>>>

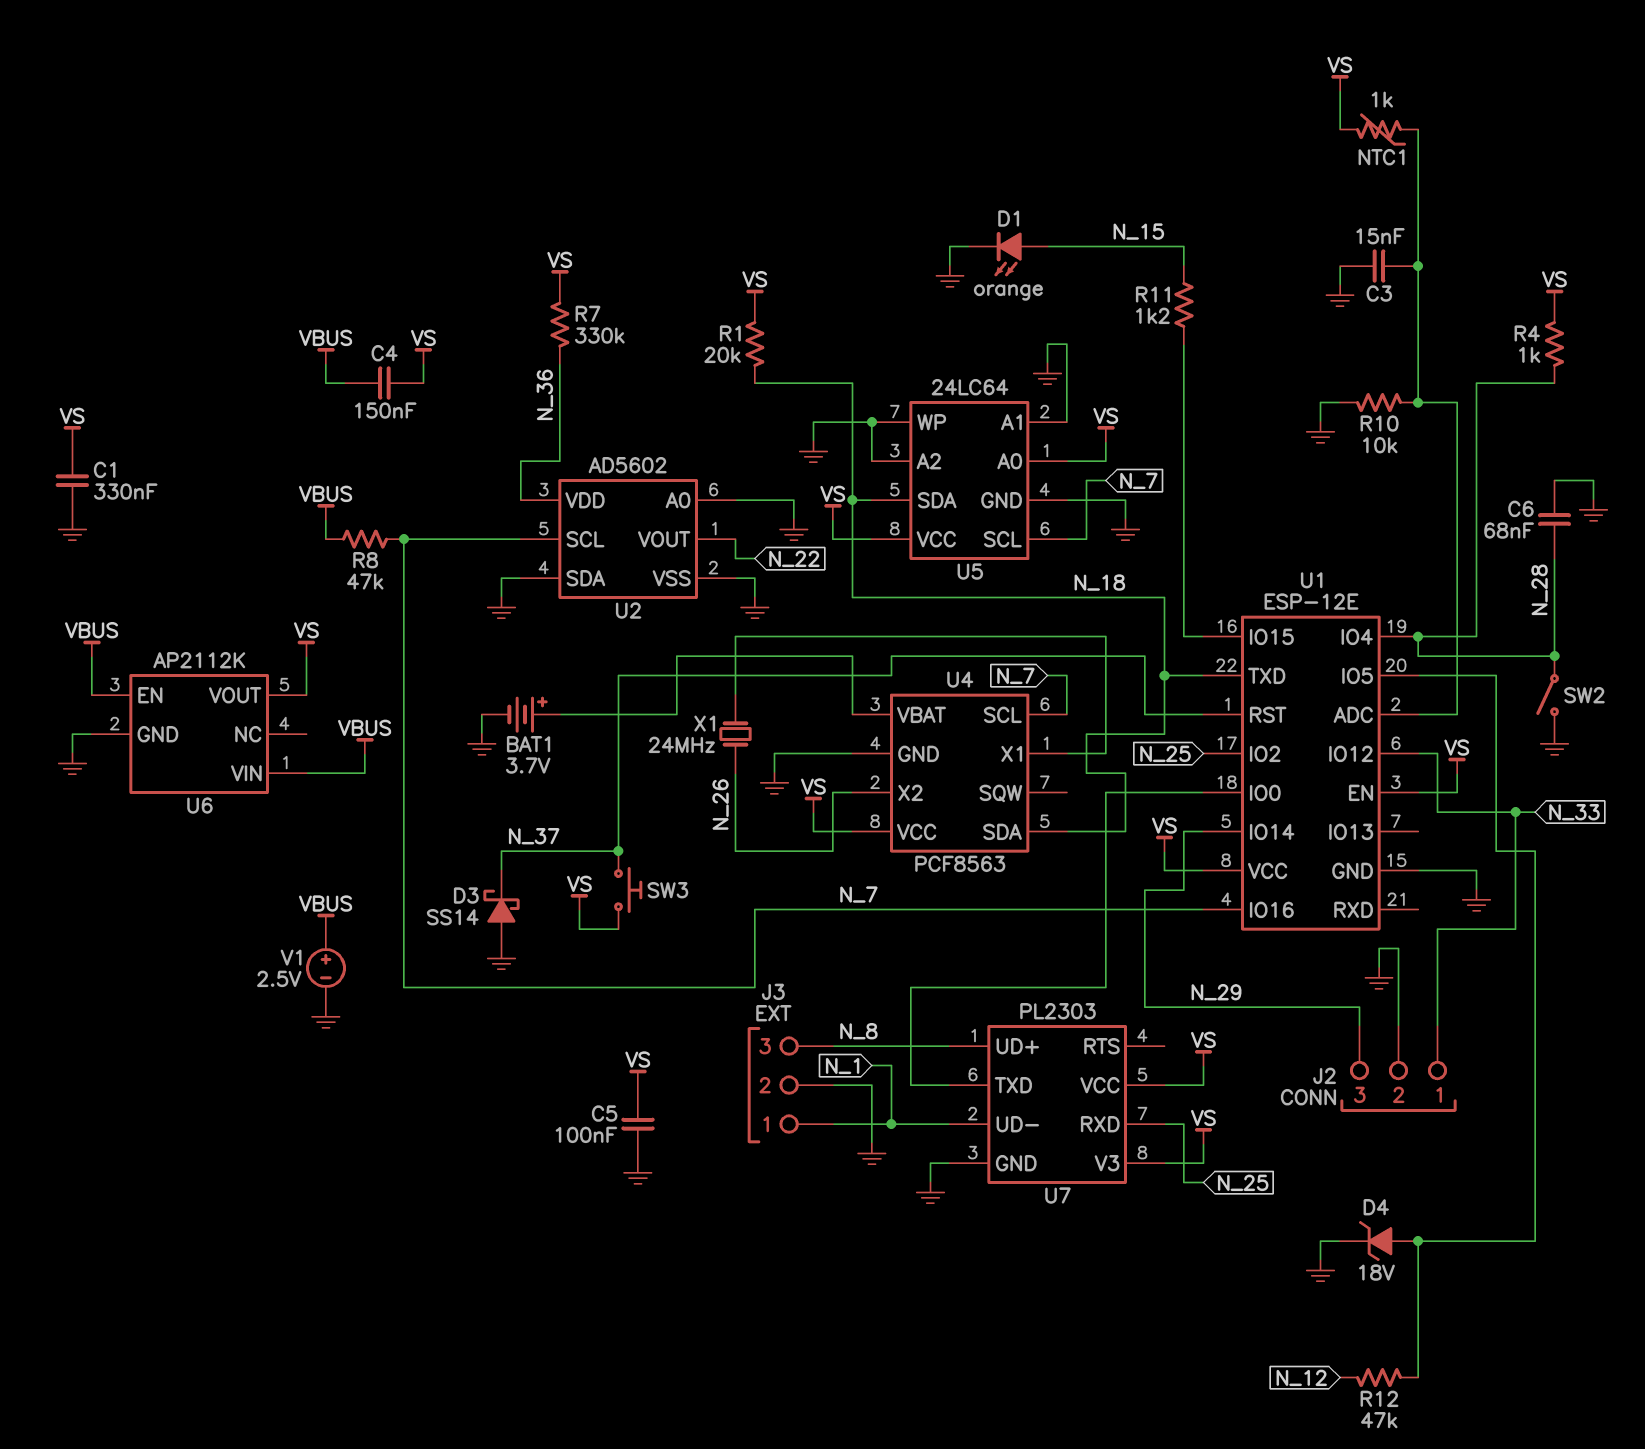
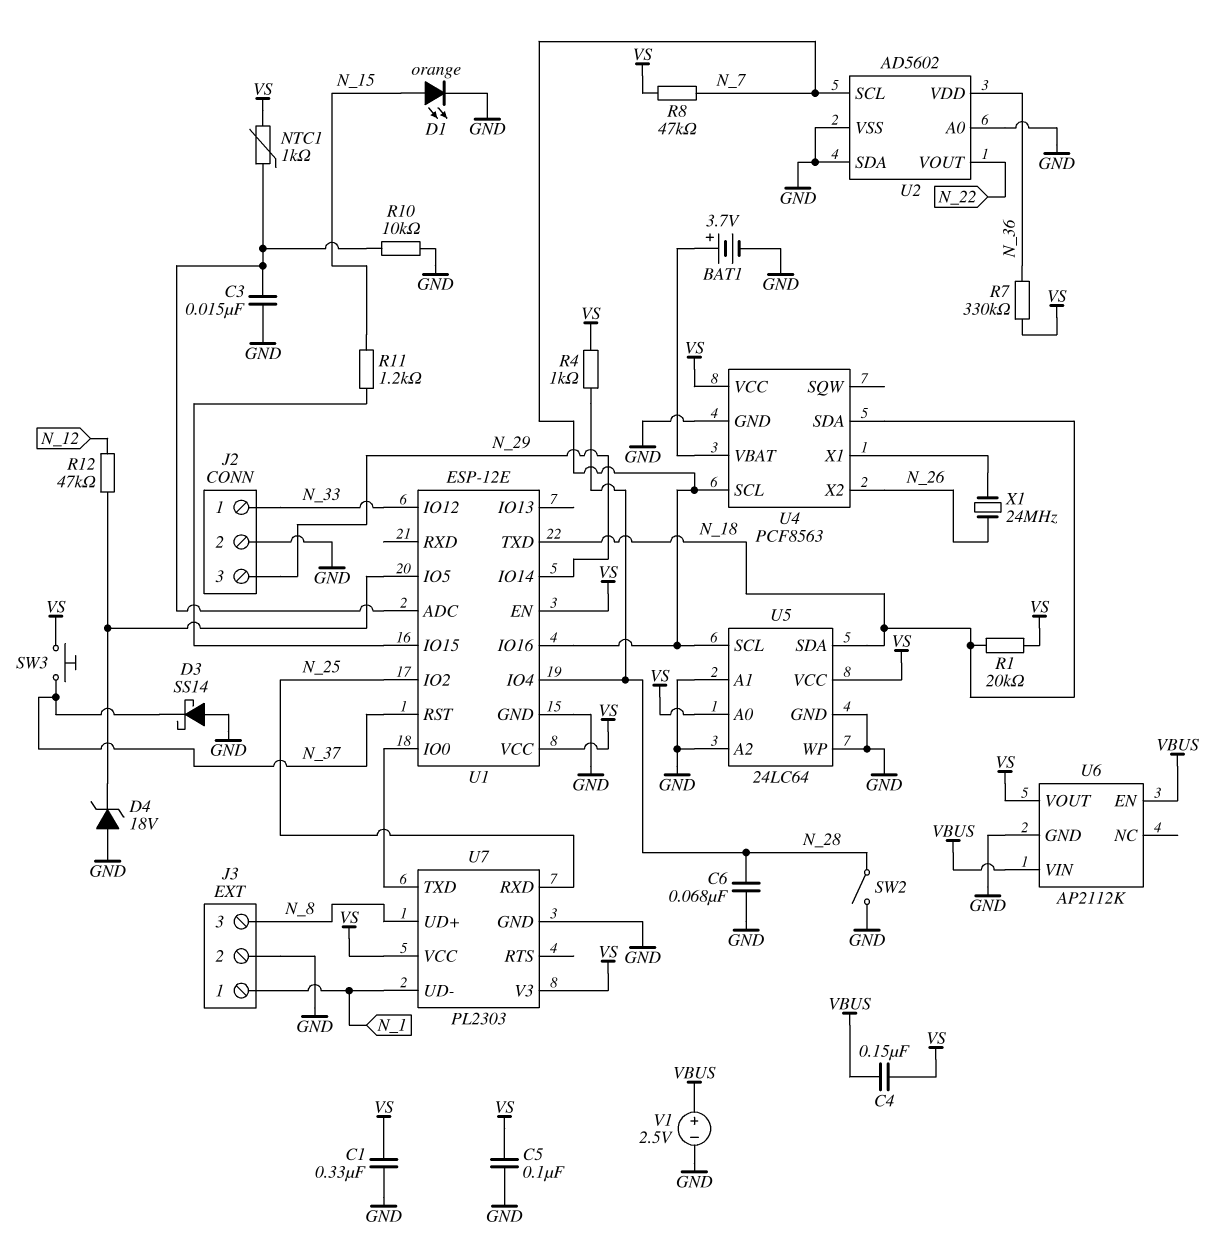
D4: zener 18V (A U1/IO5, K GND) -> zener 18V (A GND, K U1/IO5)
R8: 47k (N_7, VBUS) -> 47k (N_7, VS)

<<<
>>>

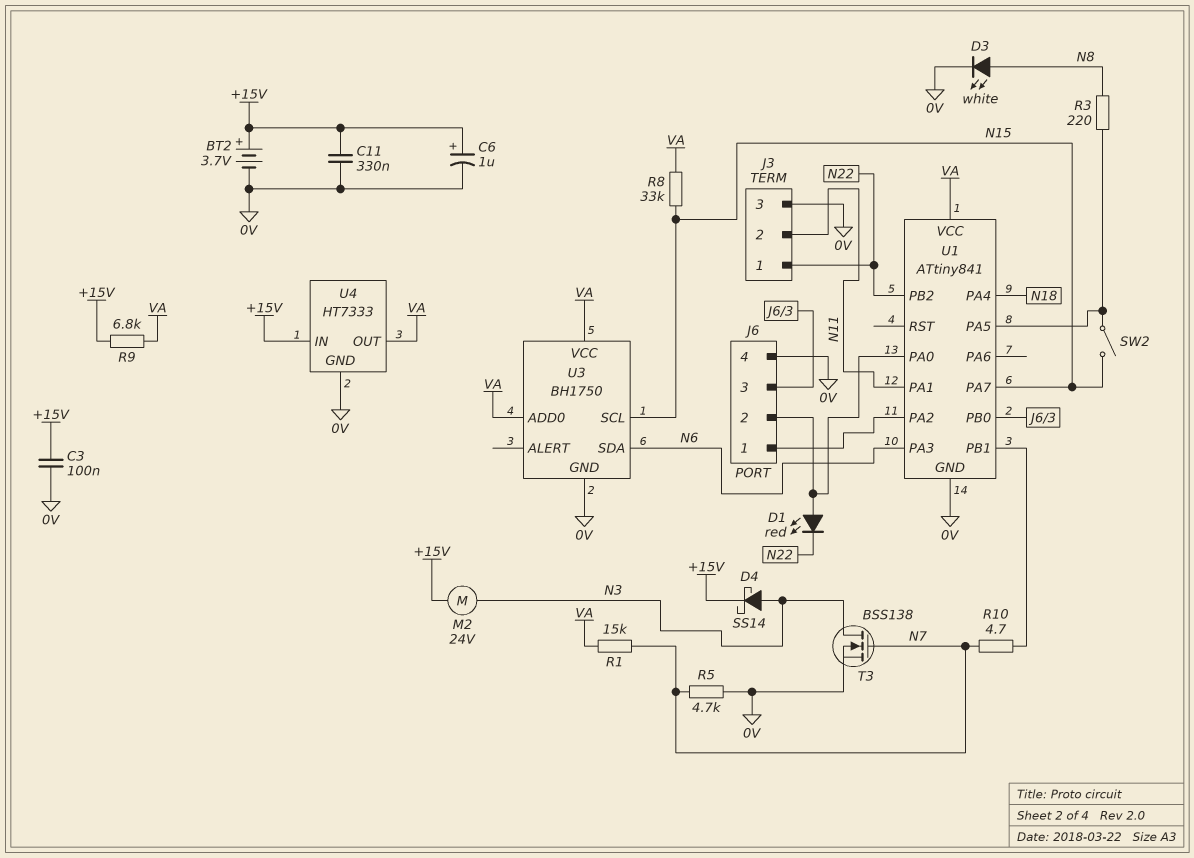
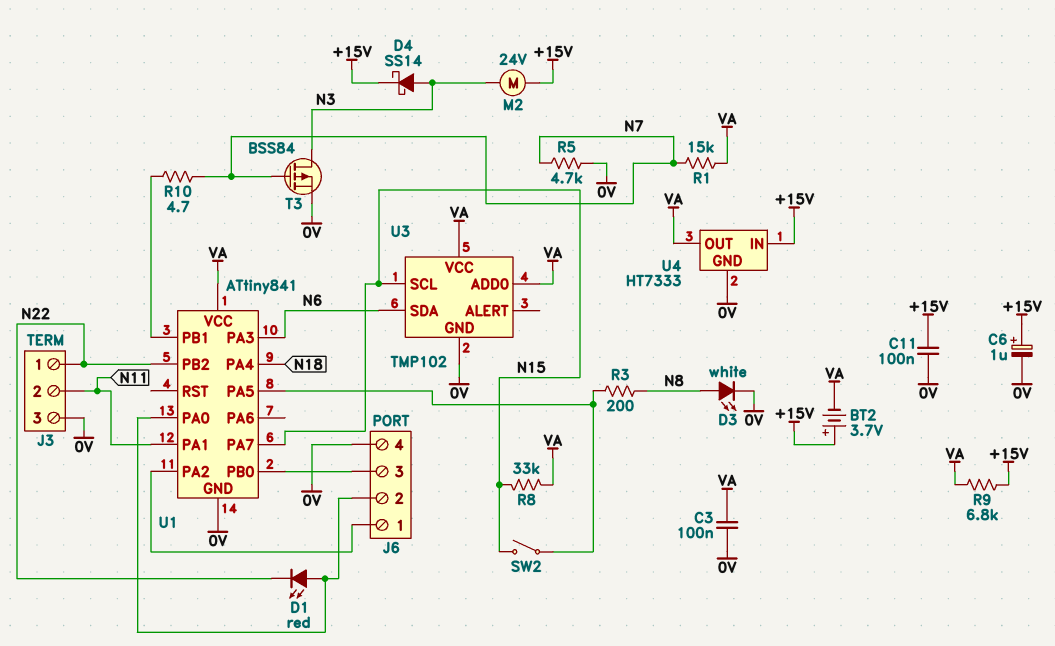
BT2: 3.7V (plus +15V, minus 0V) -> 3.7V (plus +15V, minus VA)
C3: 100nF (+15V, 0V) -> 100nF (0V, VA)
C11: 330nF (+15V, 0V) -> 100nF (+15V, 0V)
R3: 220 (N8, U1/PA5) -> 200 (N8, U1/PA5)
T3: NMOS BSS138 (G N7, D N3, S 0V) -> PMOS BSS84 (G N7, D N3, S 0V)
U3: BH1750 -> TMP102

<<<
>>>

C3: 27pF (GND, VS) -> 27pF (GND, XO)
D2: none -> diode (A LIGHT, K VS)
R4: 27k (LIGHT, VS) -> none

<<<

WHAT IS EXPECTED ::
Reproduce each line in the listing above that mentions the string "LIGHT".

EXERCISE RESPONSE ::
D2: none -> diode (A LIGHT, K VS)
R4: 27k (LIGHT, VS) -> none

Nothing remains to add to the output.